### Activity
Would you please output the lines of the data below from the one containing "recolor: purple stacking" to the end, exactly and with nothing added?

### Object state comparisons
+++
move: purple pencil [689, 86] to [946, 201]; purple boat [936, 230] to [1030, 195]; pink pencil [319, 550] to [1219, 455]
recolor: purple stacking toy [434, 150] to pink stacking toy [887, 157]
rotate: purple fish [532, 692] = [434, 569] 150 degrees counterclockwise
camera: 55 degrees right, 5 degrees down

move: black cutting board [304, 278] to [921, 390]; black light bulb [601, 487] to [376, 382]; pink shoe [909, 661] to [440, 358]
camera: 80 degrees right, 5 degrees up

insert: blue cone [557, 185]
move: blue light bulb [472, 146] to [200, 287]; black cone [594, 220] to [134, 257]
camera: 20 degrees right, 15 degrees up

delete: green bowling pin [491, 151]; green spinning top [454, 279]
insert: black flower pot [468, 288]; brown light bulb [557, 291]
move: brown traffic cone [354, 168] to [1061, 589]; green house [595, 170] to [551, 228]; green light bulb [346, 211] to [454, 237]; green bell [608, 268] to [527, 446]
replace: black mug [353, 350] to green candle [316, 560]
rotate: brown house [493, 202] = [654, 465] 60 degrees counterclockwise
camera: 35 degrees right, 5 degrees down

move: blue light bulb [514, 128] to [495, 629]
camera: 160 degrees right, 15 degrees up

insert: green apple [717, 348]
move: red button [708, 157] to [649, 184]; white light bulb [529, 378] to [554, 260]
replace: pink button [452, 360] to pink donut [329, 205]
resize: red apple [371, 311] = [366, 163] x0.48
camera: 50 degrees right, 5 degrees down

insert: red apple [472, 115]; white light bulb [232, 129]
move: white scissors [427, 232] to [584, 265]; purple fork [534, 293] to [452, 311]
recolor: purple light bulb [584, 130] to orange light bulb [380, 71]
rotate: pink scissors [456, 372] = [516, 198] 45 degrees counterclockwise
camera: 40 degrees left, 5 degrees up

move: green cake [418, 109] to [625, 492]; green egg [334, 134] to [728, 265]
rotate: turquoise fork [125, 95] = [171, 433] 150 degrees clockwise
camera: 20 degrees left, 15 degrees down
+++
### Task solution
recolor: purple stacking toy [434, 150] to pink stacking toy [887, 157]
rotate: purple fish [532, 692] = [434, 569] 150 degrees counterclockwise
camera: 55 degrees right, 5 degrees down

move: black cutting board [304, 278] to [921, 390]; black light bulb [601, 487] to [376, 382]; pink shoe [909, 661] to [440, 358]
camera: 80 degrees right, 5 degrees up

insert: blue cone [557, 185]
move: blue light bulb [472, 146] to [200, 287]; black cone [594, 220] to [134, 257]
camera: 20 degrees right, 15 degrees up

delete: green bowling pin [491, 151]; green spinning top [454, 279]
insert: black flower pot [468, 288]; brown light bulb [557, 291]
move: brown traffic cone [354, 168] to [1061, 589]; green house [595, 170] to [551, 228]; green light bulb [346, 211] to [454, 237]; green bell [608, 268] to [527, 446]
replace: black mug [353, 350] to green candle [316, 560]
rotate: brown house [493, 202] = [654, 465] 60 degrees counterclockwise
camera: 35 degrees right, 5 degrees down

move: blue light bulb [514, 128] to [495, 629]
camera: 160 degrees right, 15 degrees up

insert: green apple [717, 348]
move: red button [708, 157] to [649, 184]; white light bulb [529, 378] to [554, 260]
replace: pink button [452, 360] to pink donut [329, 205]
resize: red apple [371, 311] = [366, 163] x0.48
camera: 50 degrees right, 5 degrees down

insert: red apple [472, 115]; white light bulb [232, 129]
move: white scissors [427, 232] to [584, 265]; purple fork [534, 293] to [452, 311]
recolor: purple light bulb [584, 130] to orange light bulb [380, 71]
rotate: pink scissors [456, 372] = [516, 198] 45 degrees counterclockwise
camera: 40 degrees left, 5 degrees up

move: green cake [418, 109] to [625, 492]; green egg [334, 134] to [728, 265]
rotate: turquoise fork [125, 95] = [171, 433] 150 degrees clockwise
camera: 20 degrees left, 15 degrees down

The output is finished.